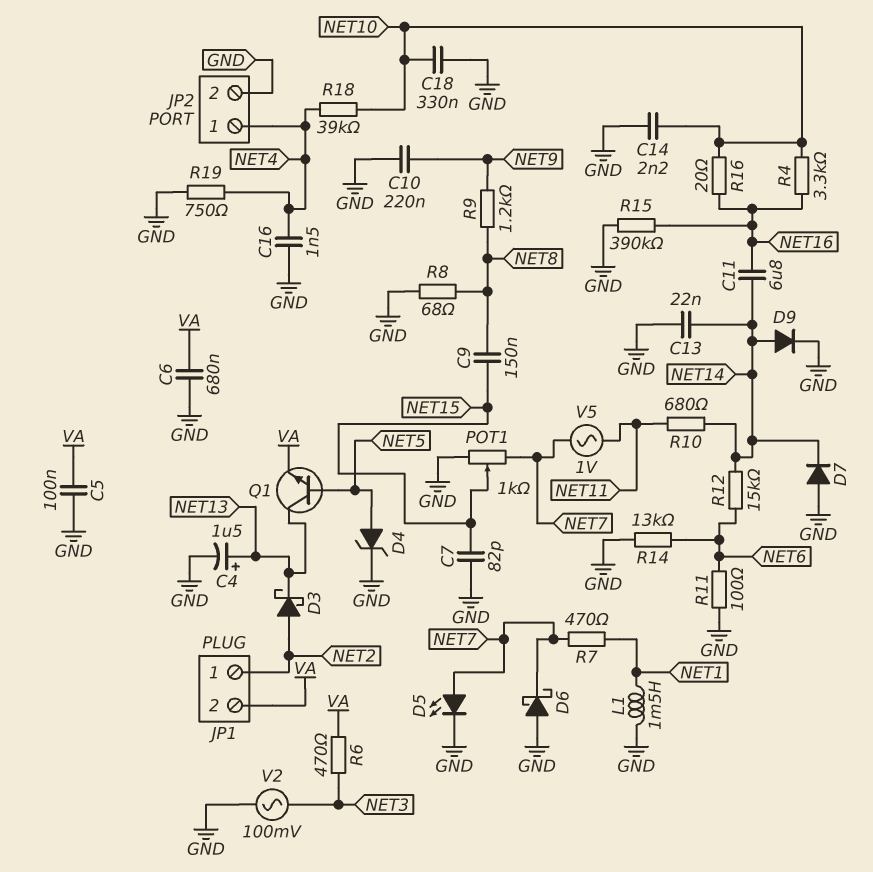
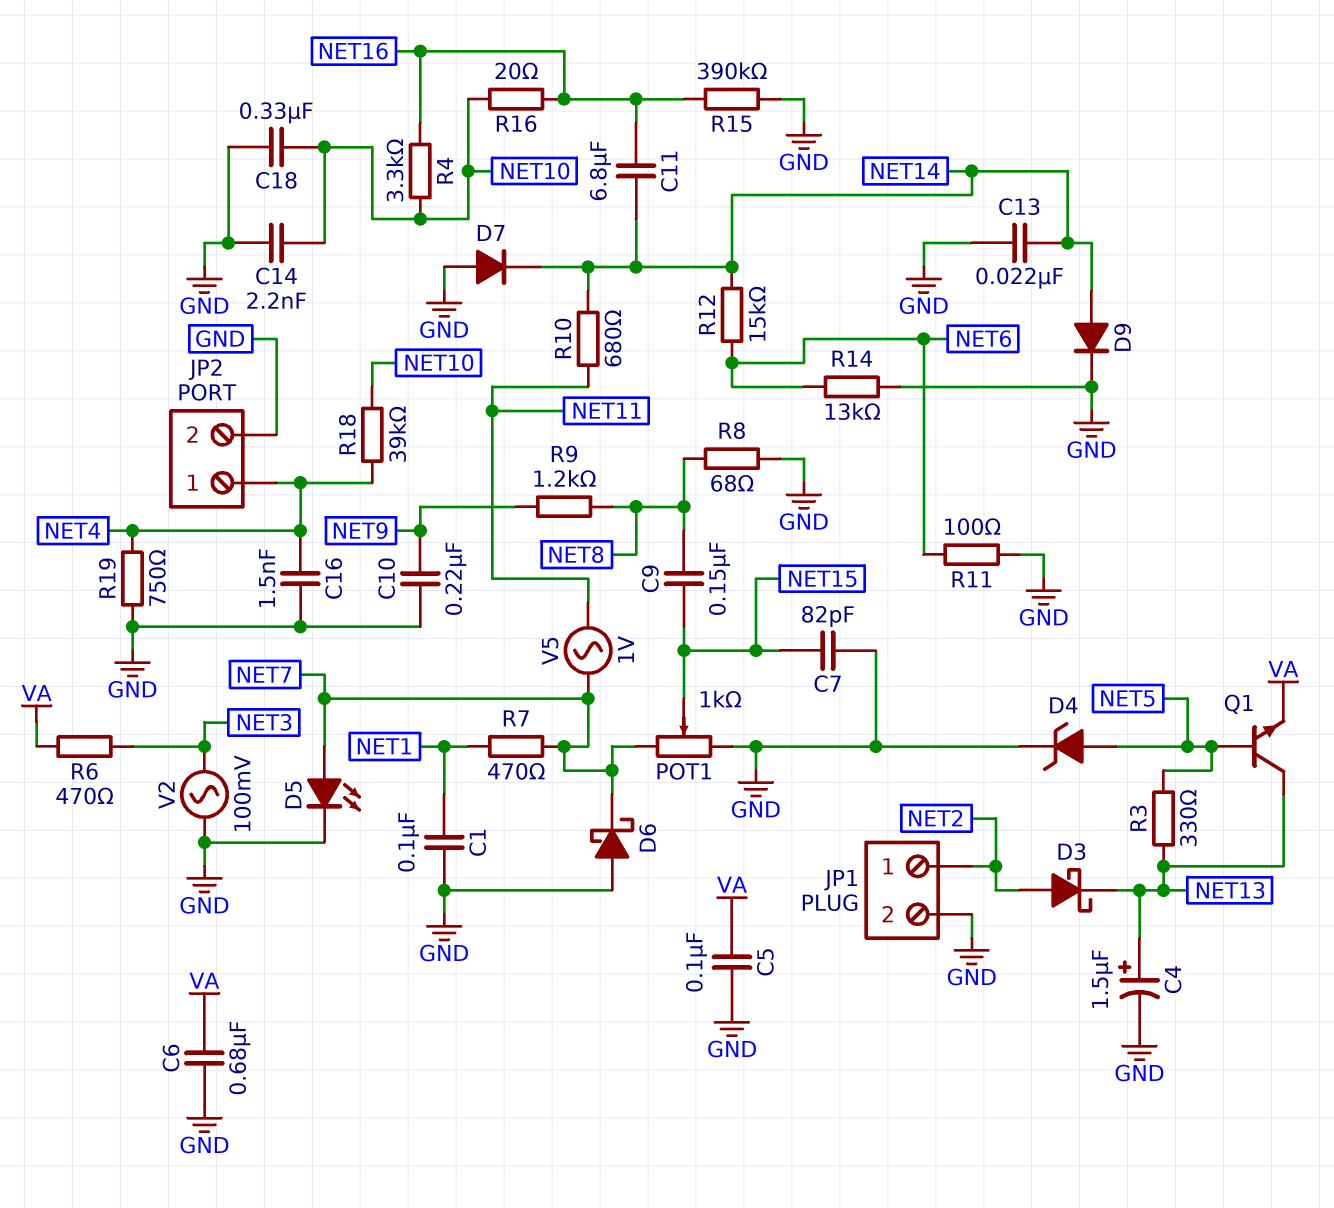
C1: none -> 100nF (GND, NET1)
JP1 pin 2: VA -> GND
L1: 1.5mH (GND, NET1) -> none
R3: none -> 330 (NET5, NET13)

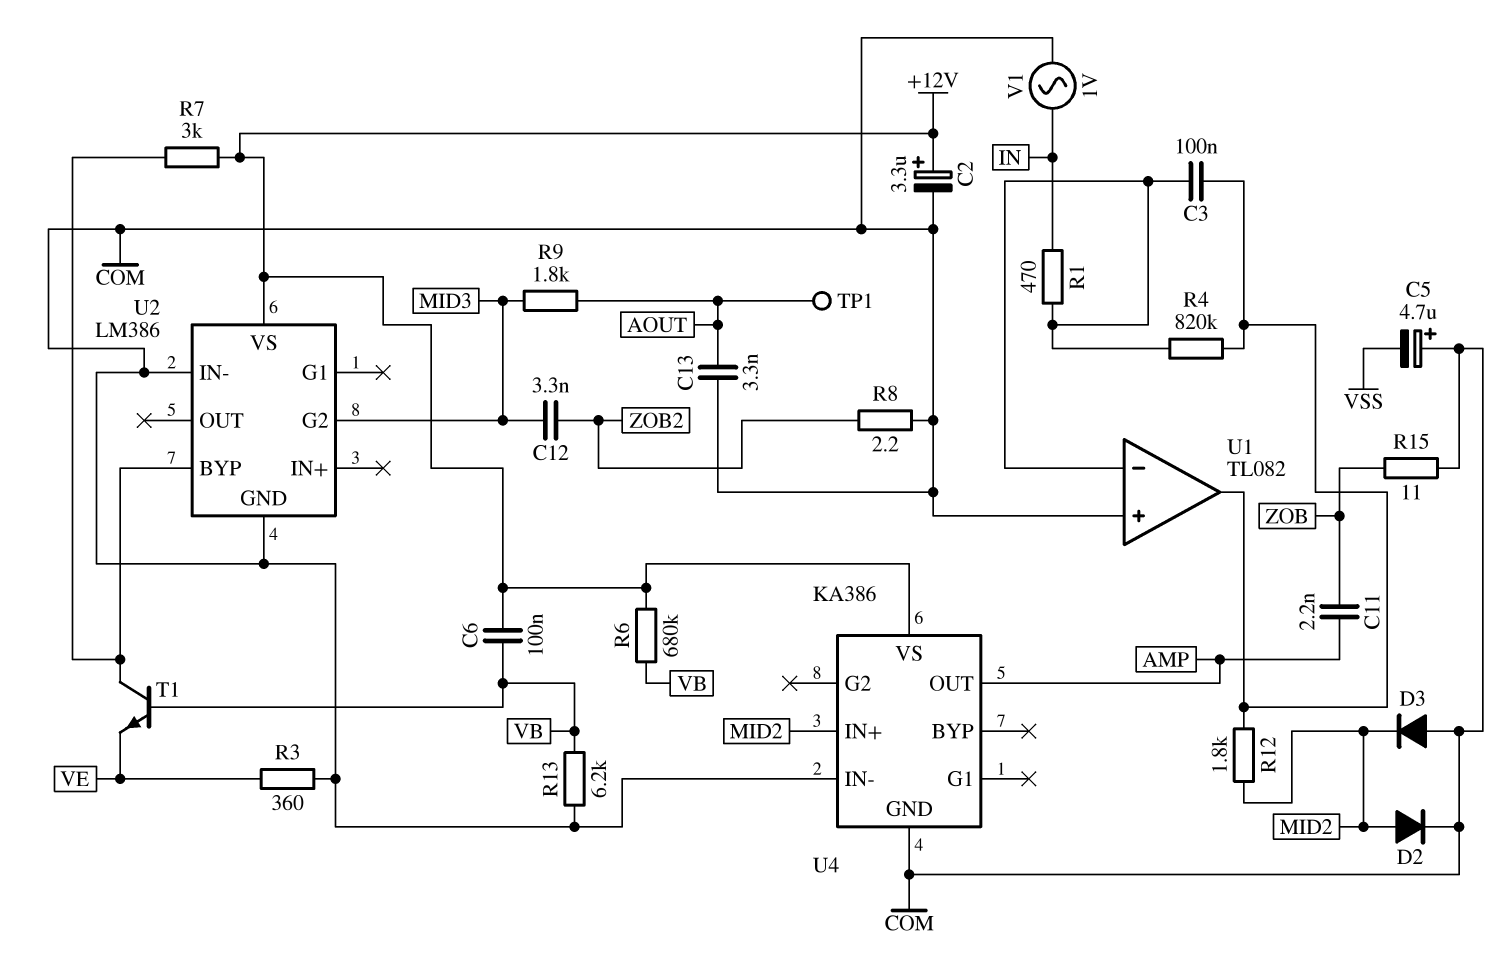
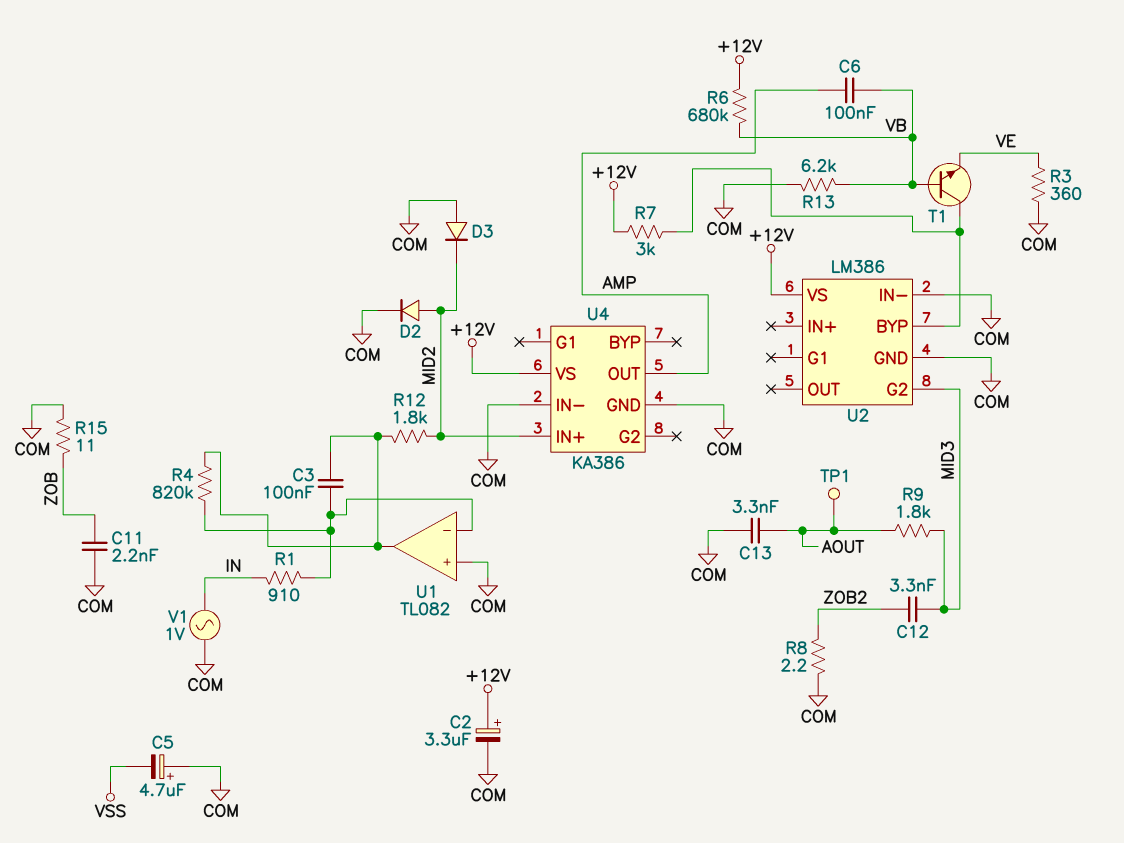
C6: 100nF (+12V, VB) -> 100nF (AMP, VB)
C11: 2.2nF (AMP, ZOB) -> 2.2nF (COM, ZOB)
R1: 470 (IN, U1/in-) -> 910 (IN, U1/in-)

══════════════════════════════

Problem: Tell how many lines of the entries above include "none". The answer should be the number and nothing more.

Output: 3